(Exercise instructions)
Could you please retype exactly the lines from the start of the records below through the line that contains "pos1: [459, 169]", both included, and leave out the pictures?

Coordinate-based object records
═══

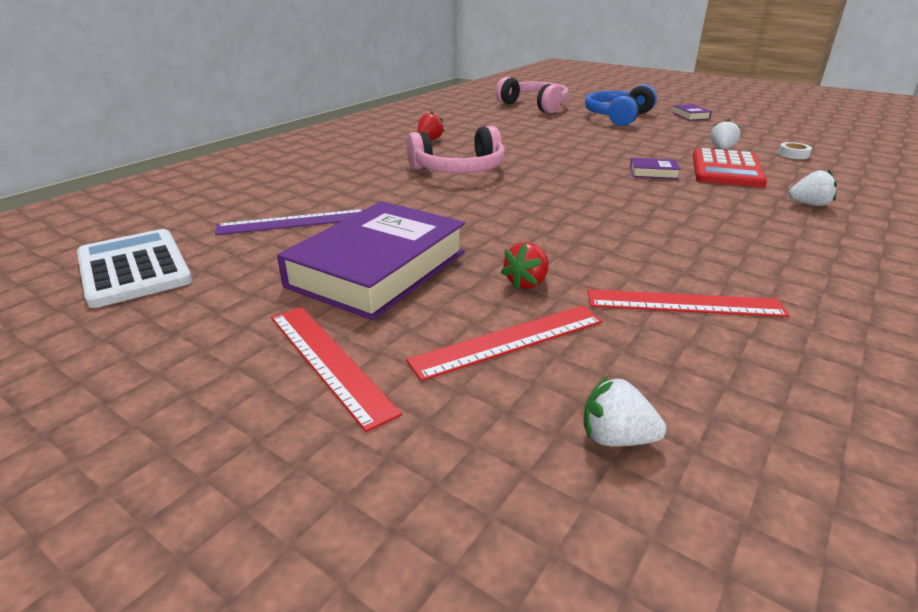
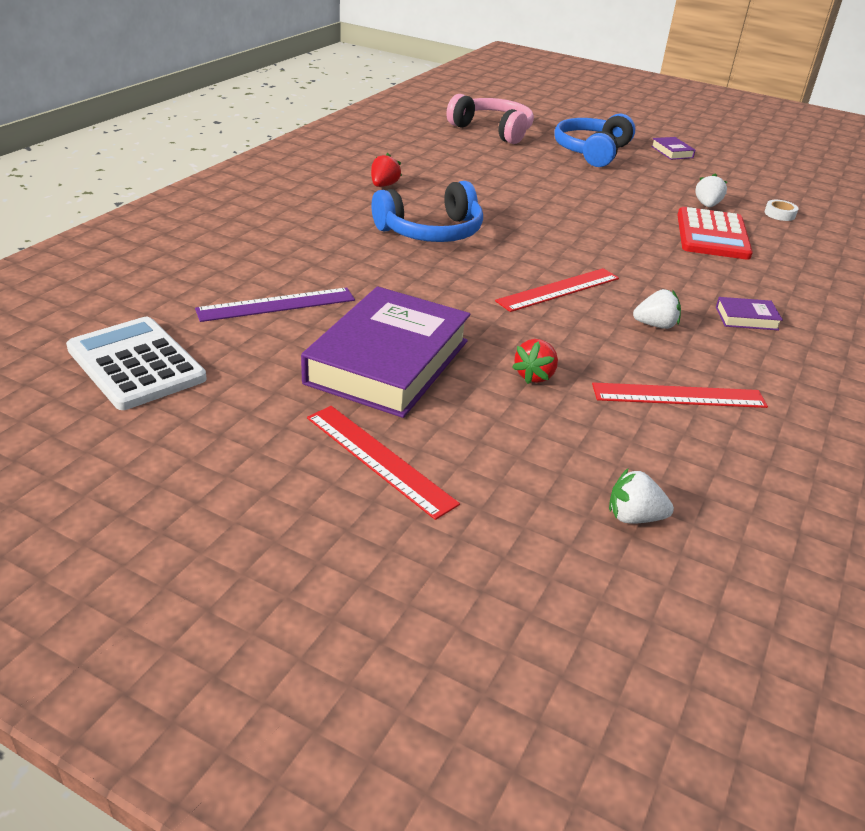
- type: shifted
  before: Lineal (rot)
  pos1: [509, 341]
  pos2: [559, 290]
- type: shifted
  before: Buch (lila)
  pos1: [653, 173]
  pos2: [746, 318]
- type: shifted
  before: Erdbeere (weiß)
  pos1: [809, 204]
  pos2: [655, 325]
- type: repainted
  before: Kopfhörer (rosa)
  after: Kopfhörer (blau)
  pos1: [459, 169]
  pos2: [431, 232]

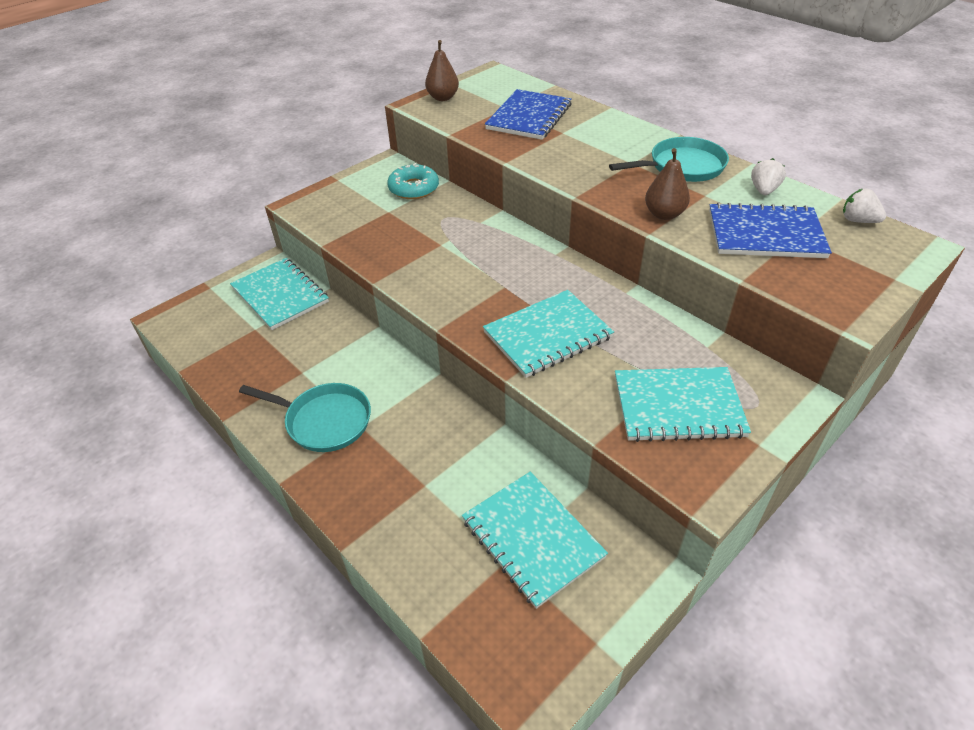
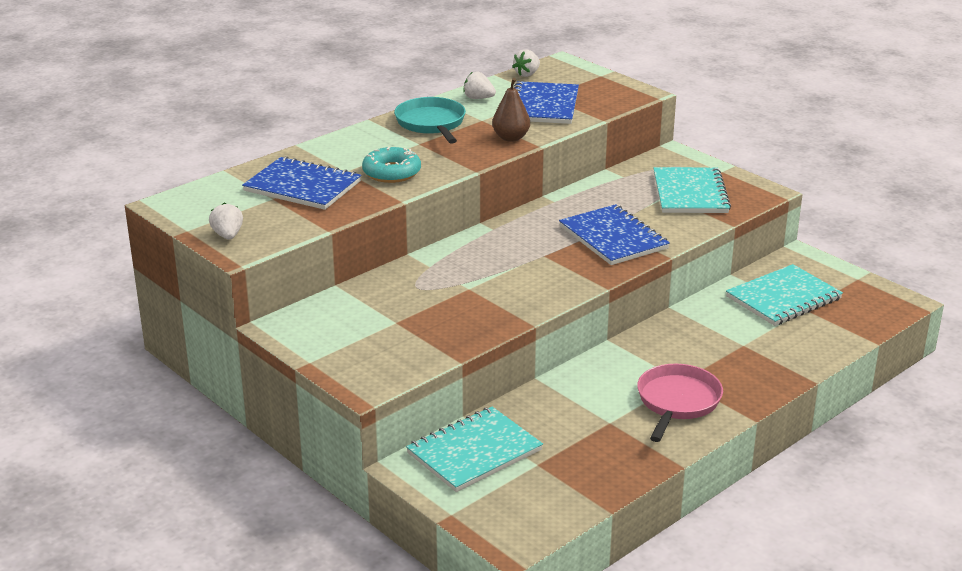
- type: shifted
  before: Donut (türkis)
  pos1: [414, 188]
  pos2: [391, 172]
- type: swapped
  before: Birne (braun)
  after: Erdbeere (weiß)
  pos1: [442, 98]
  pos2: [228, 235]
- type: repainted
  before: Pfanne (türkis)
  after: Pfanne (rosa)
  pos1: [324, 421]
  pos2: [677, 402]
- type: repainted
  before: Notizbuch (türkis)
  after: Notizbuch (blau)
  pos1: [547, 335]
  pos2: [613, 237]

═══

(Your solution)
- type: shifted
  before: Lineal (rot)
  pos1: [509, 341]
  pos2: [559, 290]
- type: shifted
  before: Buch (lila)
  pos1: [653, 173]
  pos2: [746, 318]
- type: shifted
  before: Erdbeere (weiß)
  pos1: [809, 204]
  pos2: [655, 325]
- type: repainted
  before: Kopfhörer (rosa)
  after: Kopfhörer (blau)
  pos1: [459, 169]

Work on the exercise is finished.